Problem details: Look below for the line containing "camera: 65 degrees left, 0 degrees up" and the line containing "(267, 314) = (264, 490): white", then set down both and every line between them exactly, without pictures.

+++ Data supplied

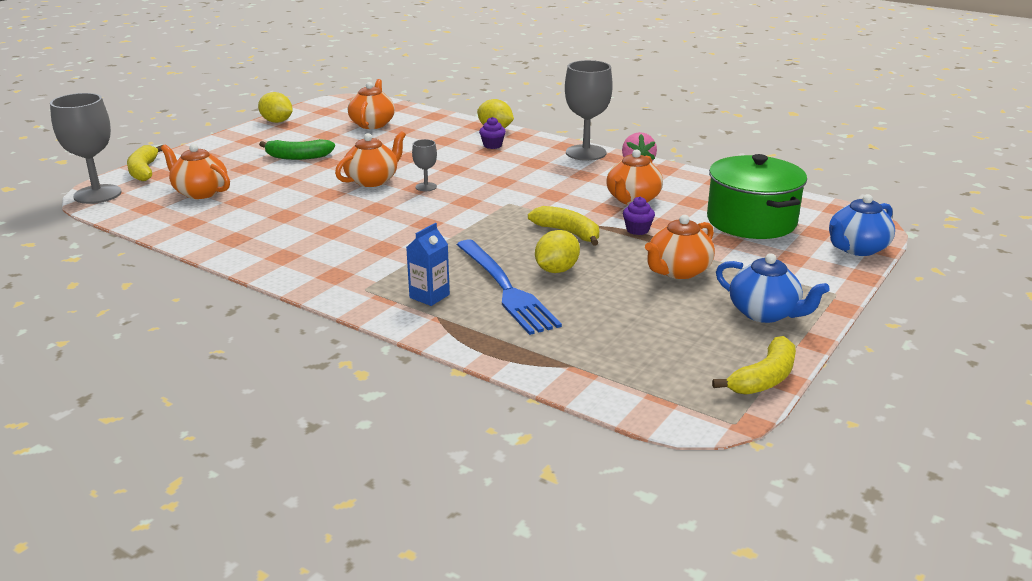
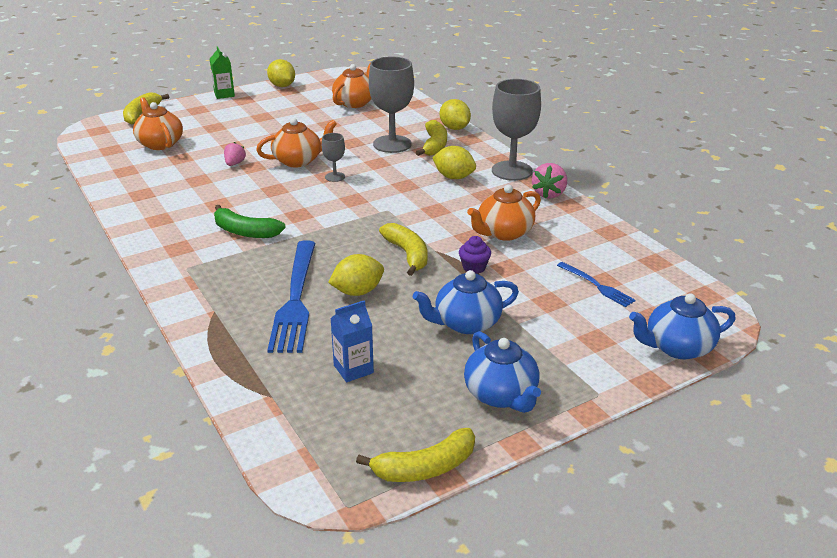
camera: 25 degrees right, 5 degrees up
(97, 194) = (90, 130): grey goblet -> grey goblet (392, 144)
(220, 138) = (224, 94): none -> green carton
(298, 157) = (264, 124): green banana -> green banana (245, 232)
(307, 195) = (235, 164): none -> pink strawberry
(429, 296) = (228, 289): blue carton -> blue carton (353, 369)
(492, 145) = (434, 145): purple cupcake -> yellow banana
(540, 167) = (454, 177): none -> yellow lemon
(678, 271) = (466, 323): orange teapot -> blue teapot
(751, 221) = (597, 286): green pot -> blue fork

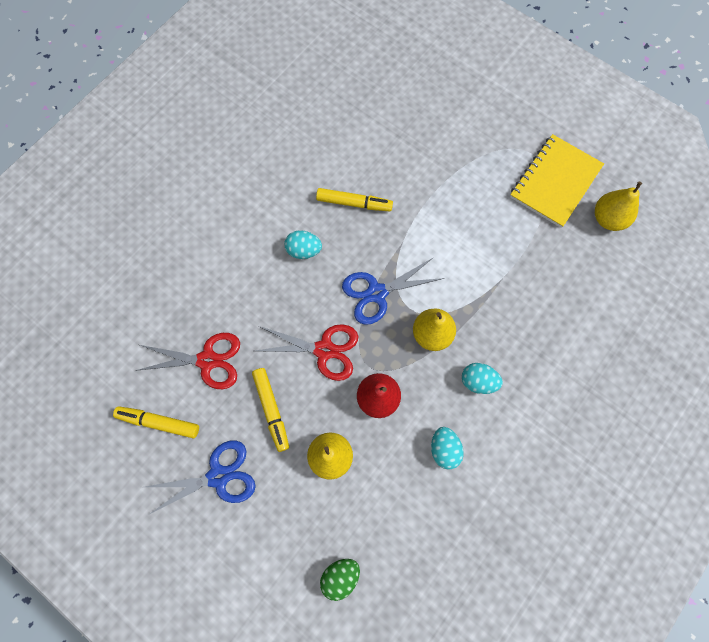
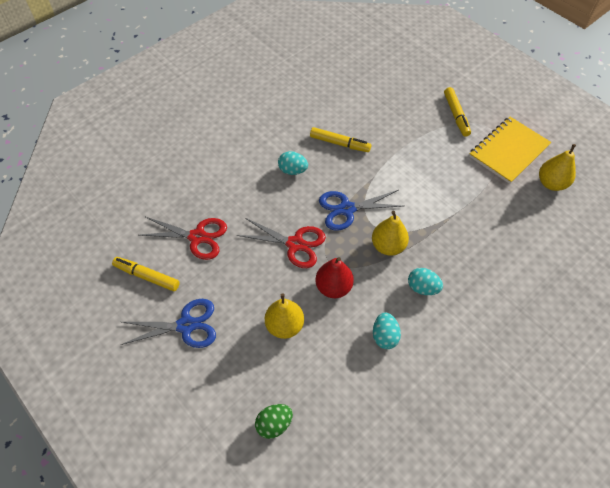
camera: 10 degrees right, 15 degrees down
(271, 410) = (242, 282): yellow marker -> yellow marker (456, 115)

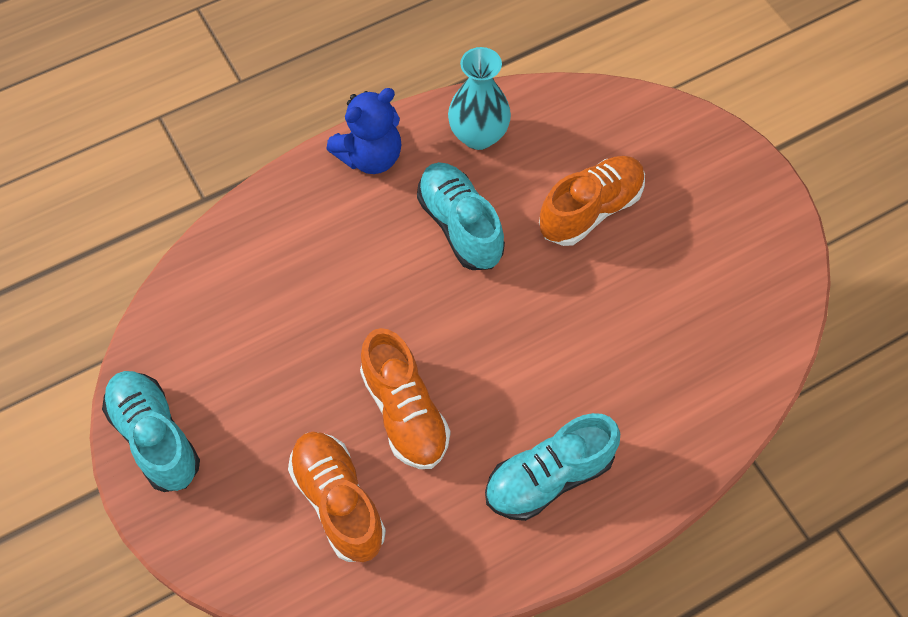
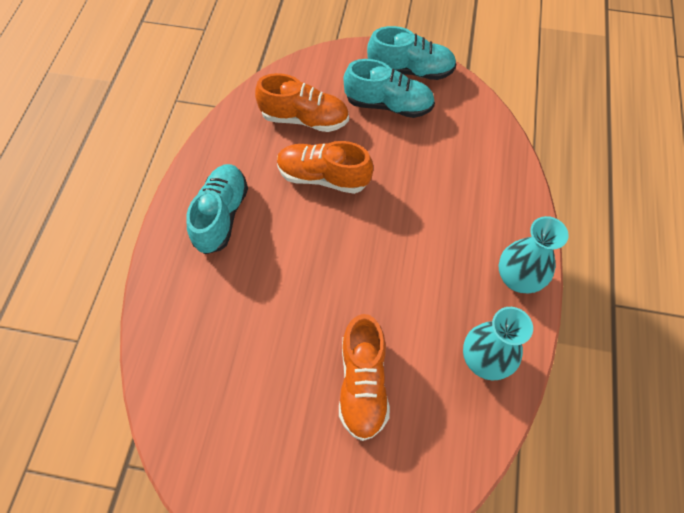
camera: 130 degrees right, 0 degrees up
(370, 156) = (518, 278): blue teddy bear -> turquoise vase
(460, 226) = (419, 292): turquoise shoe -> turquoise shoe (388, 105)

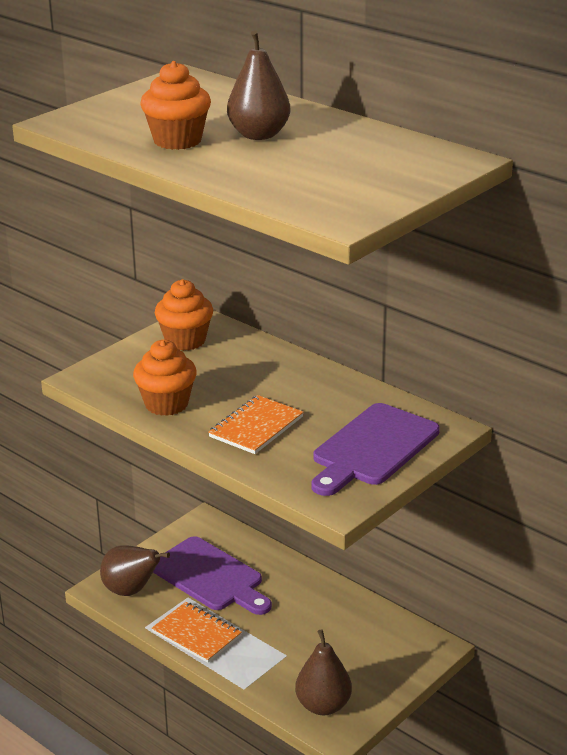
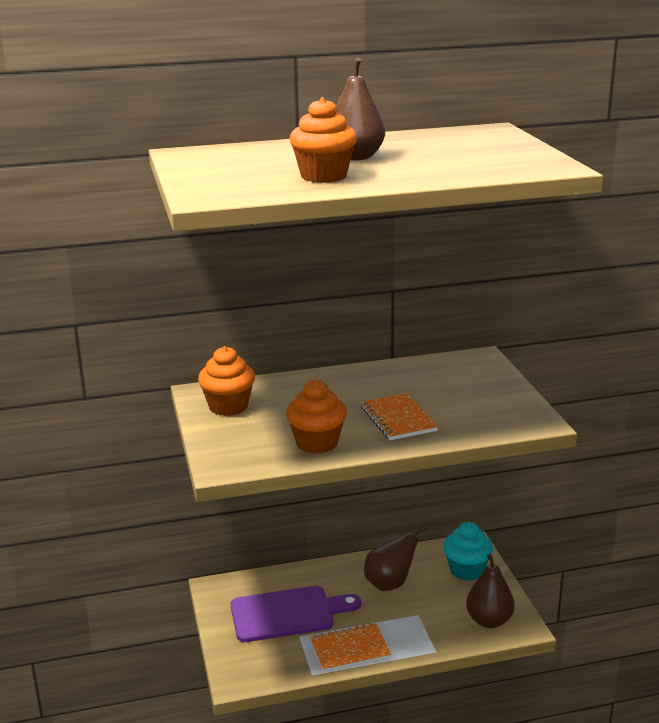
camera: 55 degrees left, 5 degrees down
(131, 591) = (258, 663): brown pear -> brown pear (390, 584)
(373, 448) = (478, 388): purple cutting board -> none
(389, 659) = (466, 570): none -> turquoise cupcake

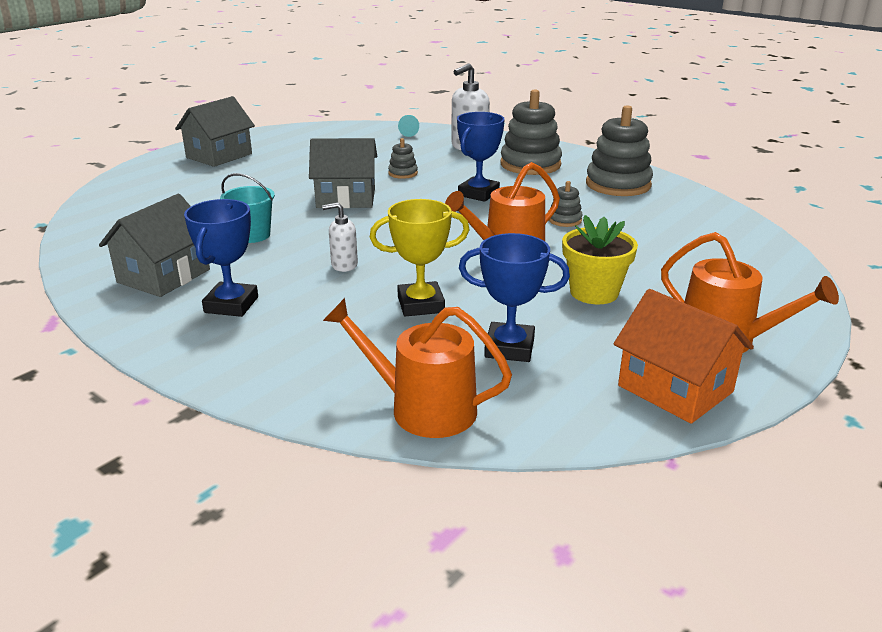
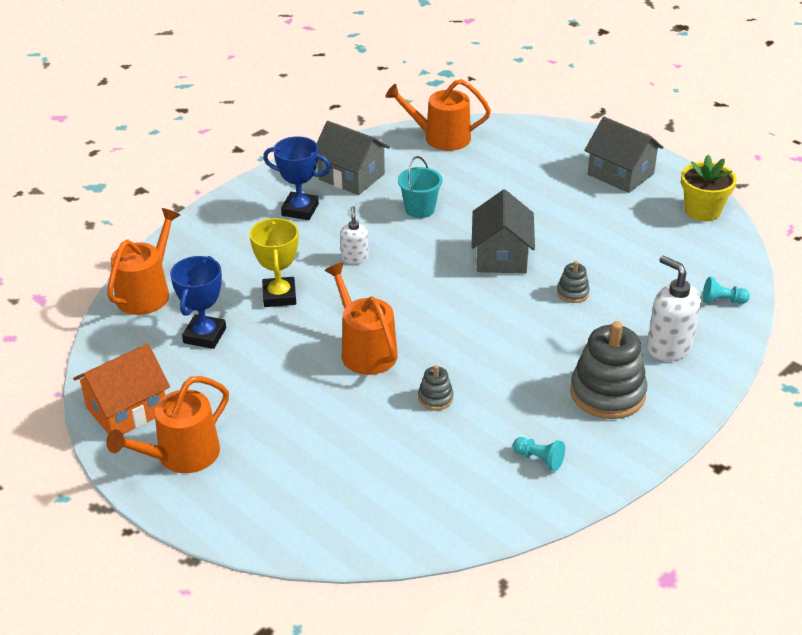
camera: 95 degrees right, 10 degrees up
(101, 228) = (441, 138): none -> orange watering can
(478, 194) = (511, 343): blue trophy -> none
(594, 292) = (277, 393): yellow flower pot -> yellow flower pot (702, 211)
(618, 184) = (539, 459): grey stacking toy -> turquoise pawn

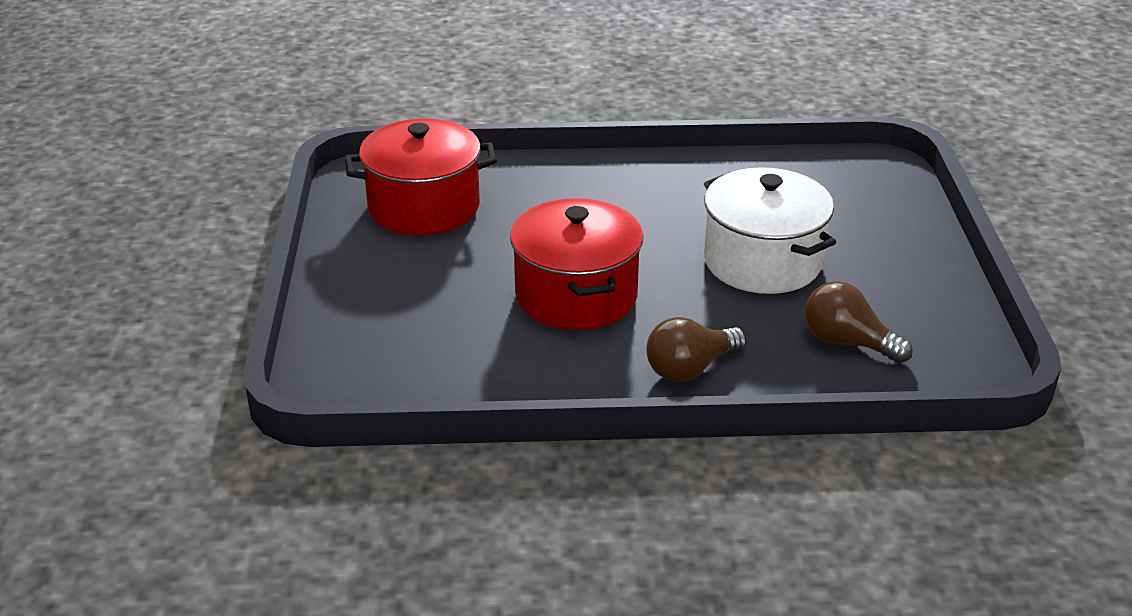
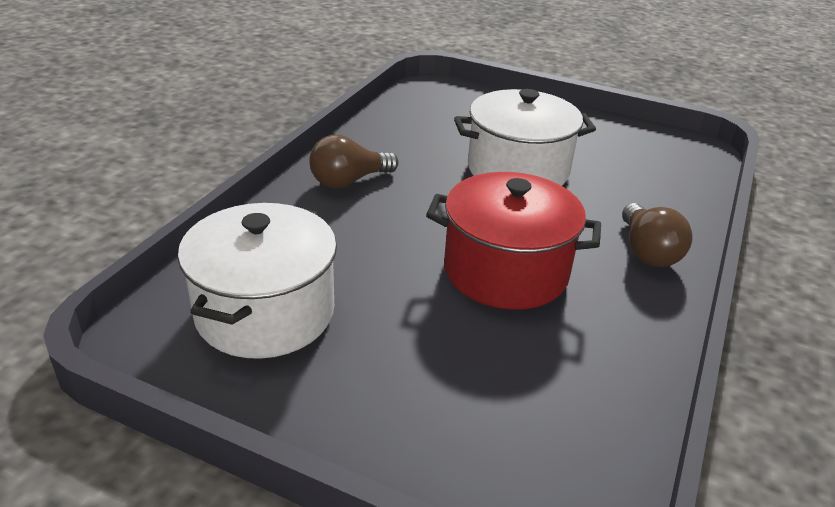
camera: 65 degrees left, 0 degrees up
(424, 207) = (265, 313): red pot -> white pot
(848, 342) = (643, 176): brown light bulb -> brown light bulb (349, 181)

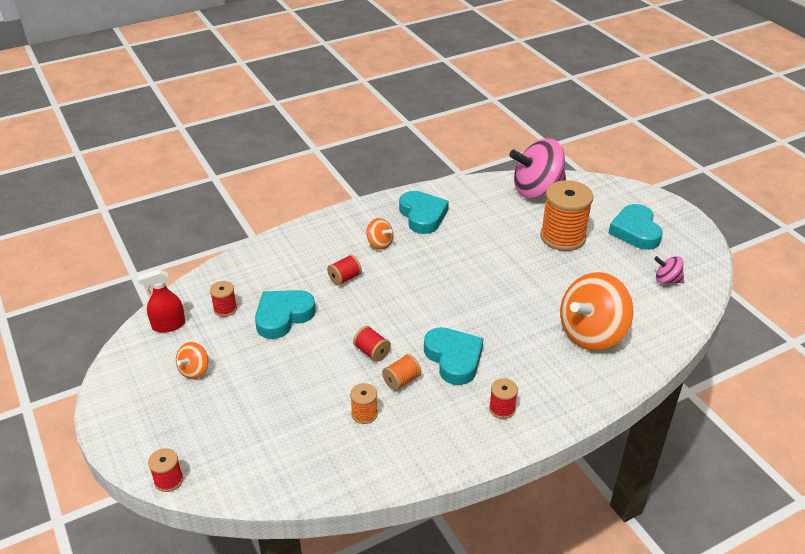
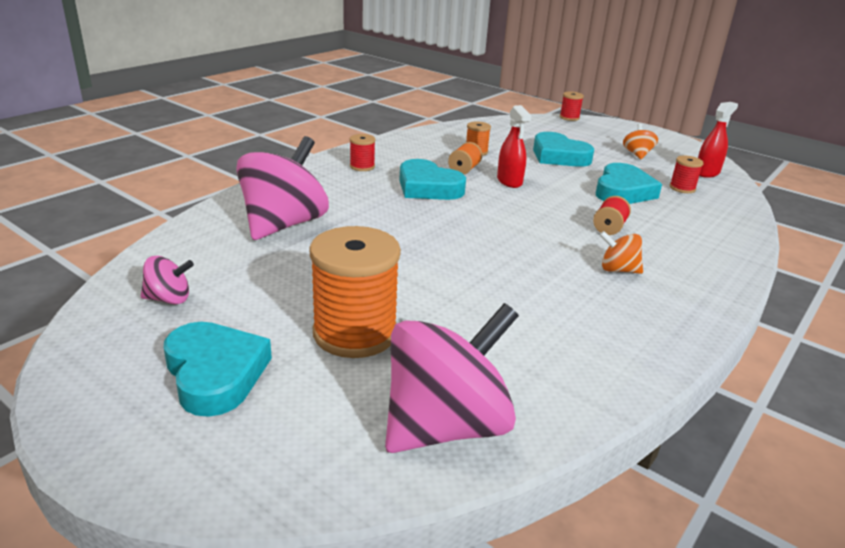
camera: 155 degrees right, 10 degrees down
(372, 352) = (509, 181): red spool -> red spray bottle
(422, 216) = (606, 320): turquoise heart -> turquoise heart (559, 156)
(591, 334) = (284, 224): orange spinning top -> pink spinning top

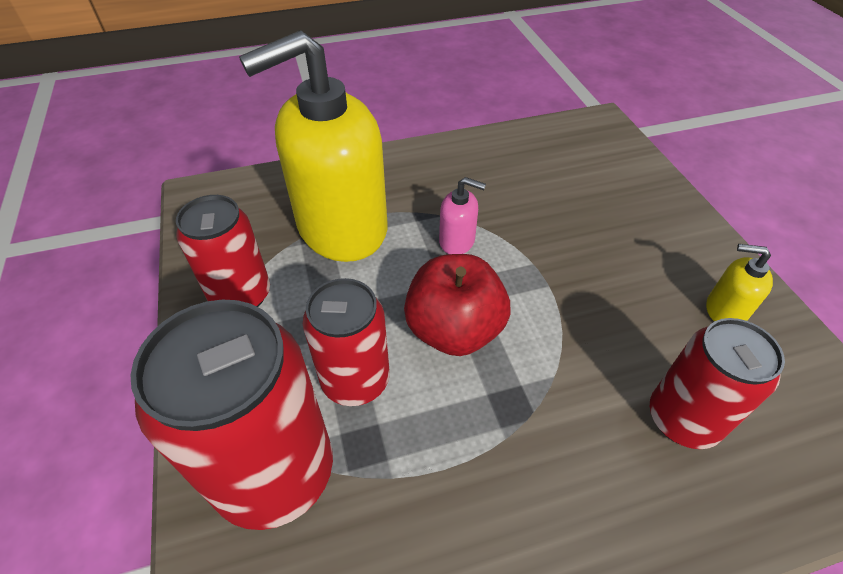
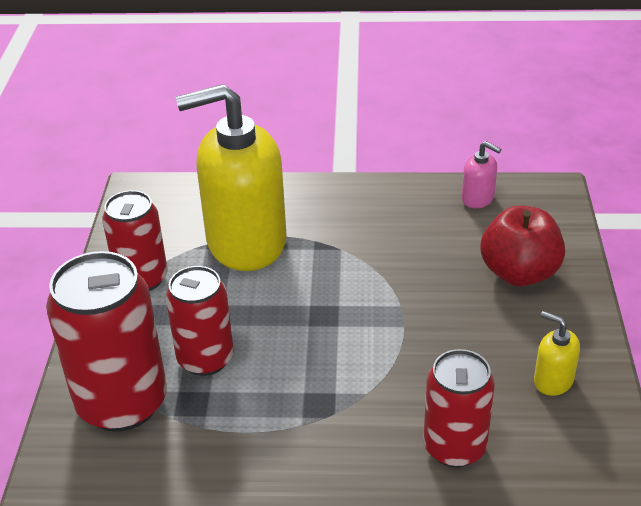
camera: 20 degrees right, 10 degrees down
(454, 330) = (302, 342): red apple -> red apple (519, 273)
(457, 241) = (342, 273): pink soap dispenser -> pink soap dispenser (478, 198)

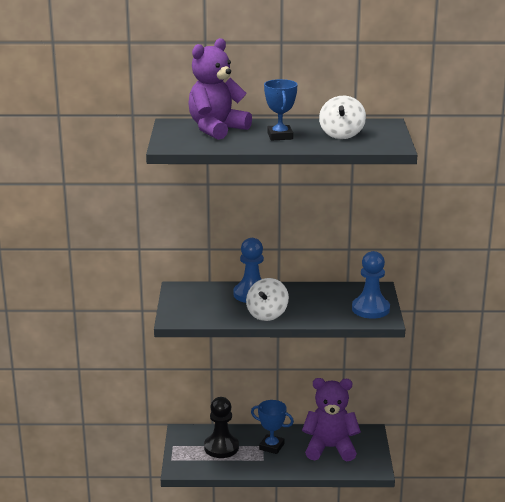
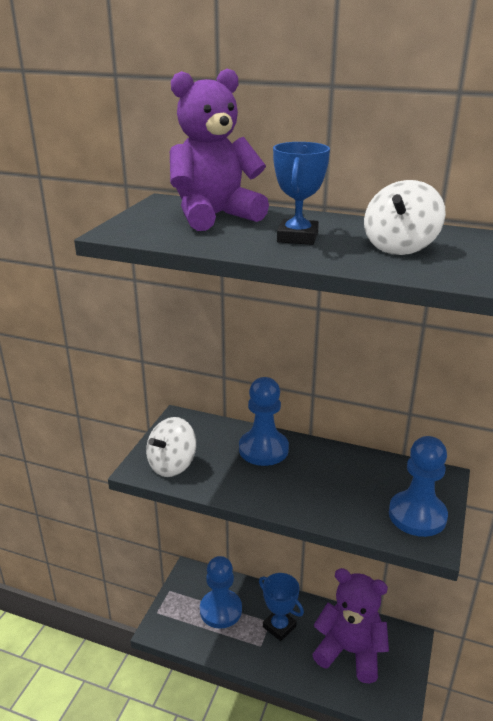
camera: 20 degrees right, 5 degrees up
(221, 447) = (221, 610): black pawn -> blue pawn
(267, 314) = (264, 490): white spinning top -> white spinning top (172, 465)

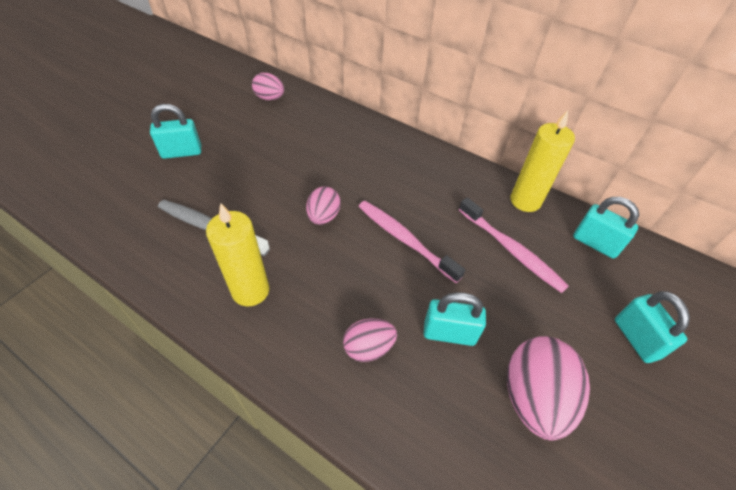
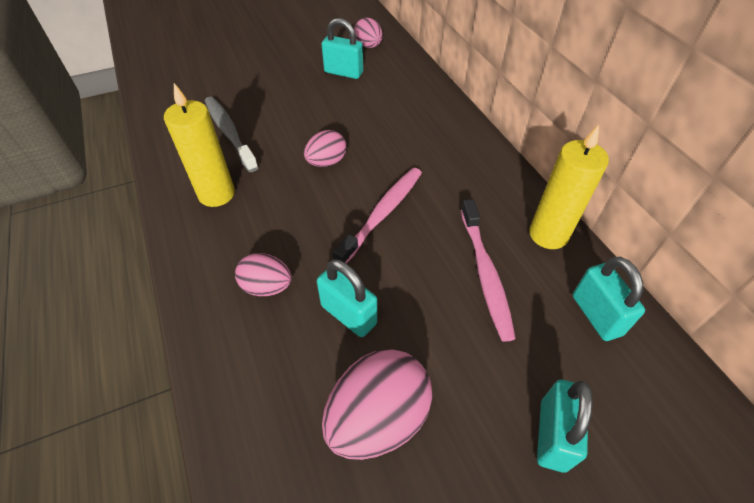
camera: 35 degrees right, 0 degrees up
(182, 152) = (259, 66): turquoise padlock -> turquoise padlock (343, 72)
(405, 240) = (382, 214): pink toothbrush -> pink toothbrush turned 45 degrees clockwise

++++++

Answer section:
camera: 65 degrees left, 0 degrees up
(424, 207) = (265, 313): red pot -> white pot
(848, 342) = (643, 176): brown light bulb -> brown light bulb (349, 181)

camera: 155 degrees right, 10 degrees down
(372, 352) = (509, 181): red spool -> red spray bottle
(422, 216) = (606, 320): turquoise heart -> turquoise heart (559, 156)
(591, 334) = (284, 224): orange spinning top -> pink spinning top

camera: 20 degrees right, 10 degrees down
(454, 330) = (302, 342): red apple -> red apple (519, 273)
(457, 241) = (342, 273): pink soap dispenser -> pink soap dispenser (478, 198)

camera: 20 degrees right, 5 degrees up
(221, 447) = (221, 610): black pawn -> blue pawn
(267, 314) = (264, 490): white spinning top -> white spinning top (172, 465)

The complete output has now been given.